Your copy should match the entries exactly, except that it holds no pictures.

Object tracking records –
= = =

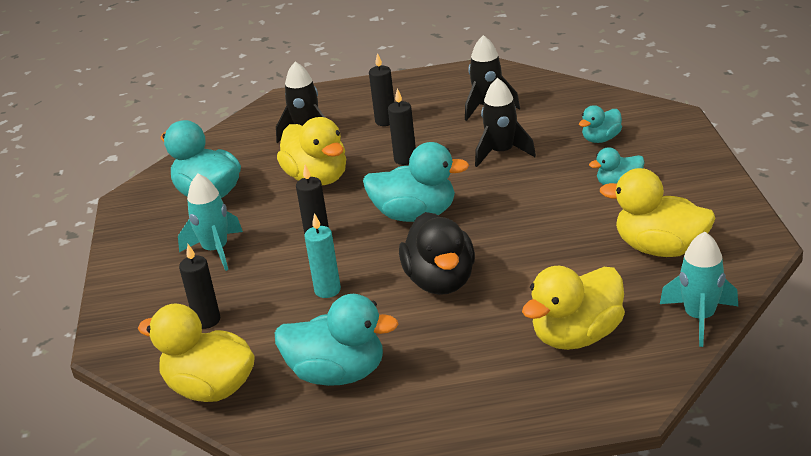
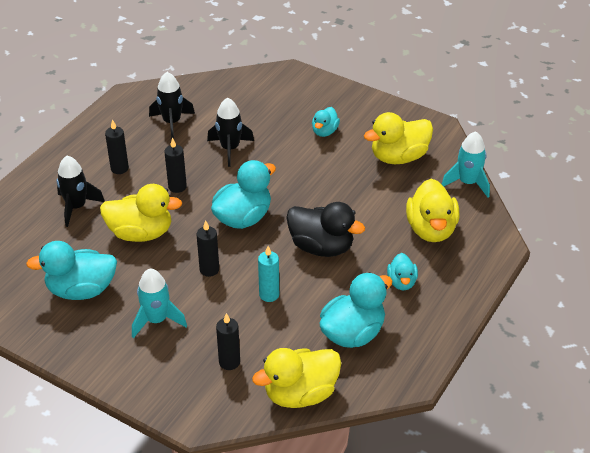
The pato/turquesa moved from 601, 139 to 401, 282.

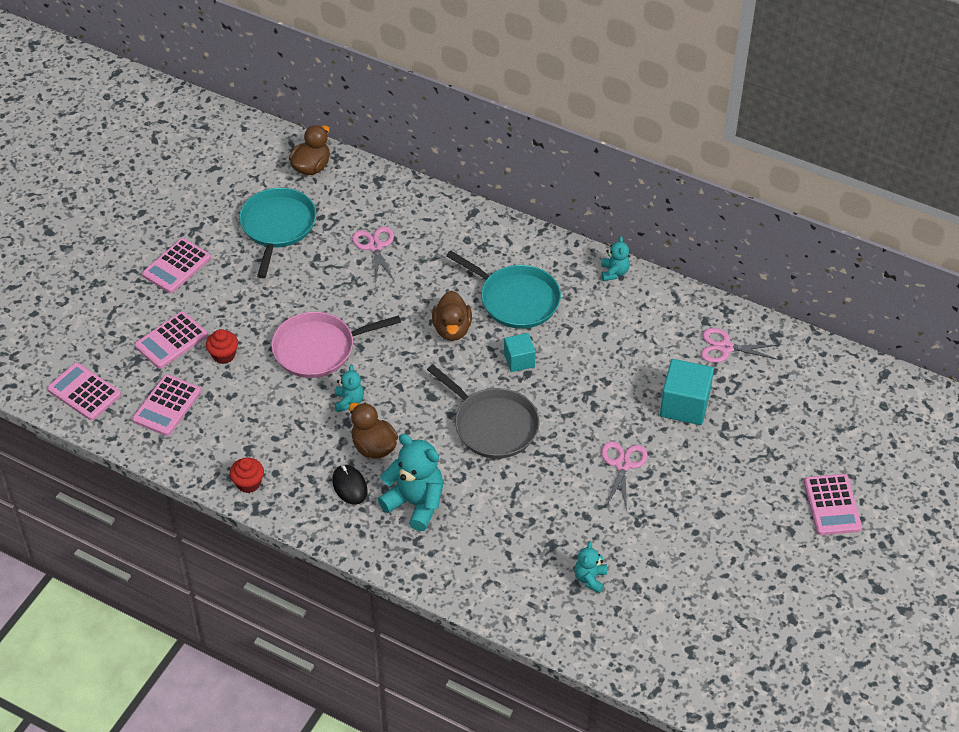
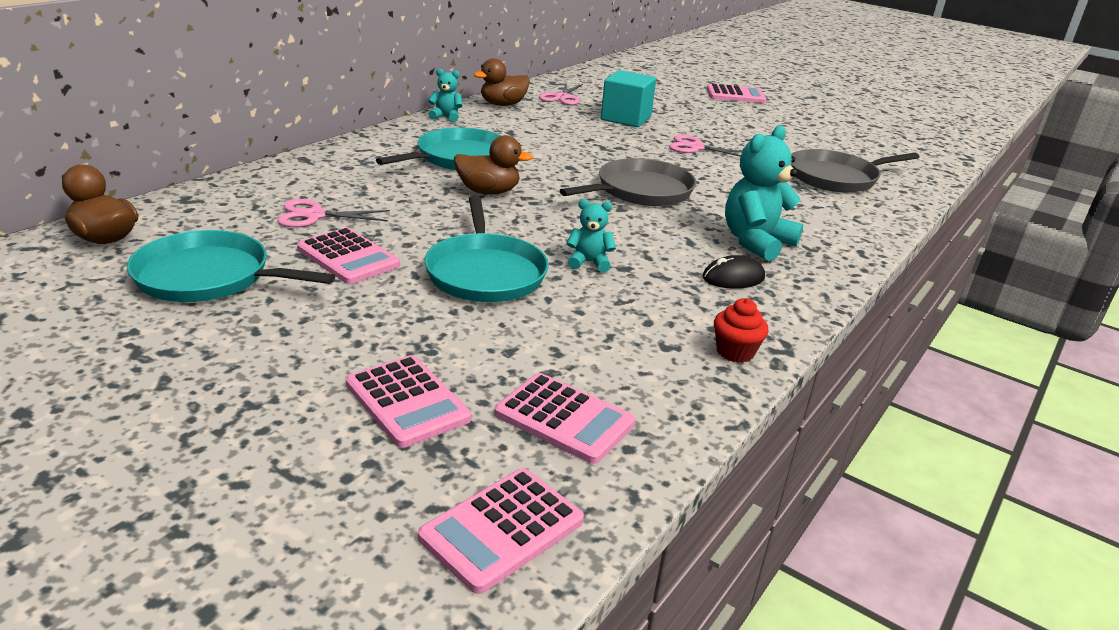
The calculadora/rosa moved from 177, 266 to 348, 257.
The magdalena/rojo at 224, 355 disappeared.
The sartén/rosa at 318, 349 became the sartén/turquesa at 485, 272.
The pato/marrón moved from 373, 447 to 503, 104.
The cubo/turquesa at 519, 360 disappeared.
The osito/turquesa at 590, 578 was replaced by the sartén/gris at 836, 177.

= = =

ANSWER SPACE –
The pato/turquesa moved from 601, 139 to 401, 282.

The calculadora/rosa moved from 177, 266 to 348, 257.
The magdalena/rojo at 224, 355 disappeared.
The sartén/rosa at 318, 349 became the sartén/turquesa at 485, 272.
The pato/marrón moved from 373, 447 to 503, 104.
The cubo/turquesa at 519, 360 disappeared.
The osito/turquesa at 590, 578 was replaced by the sartén/gris at 836, 177.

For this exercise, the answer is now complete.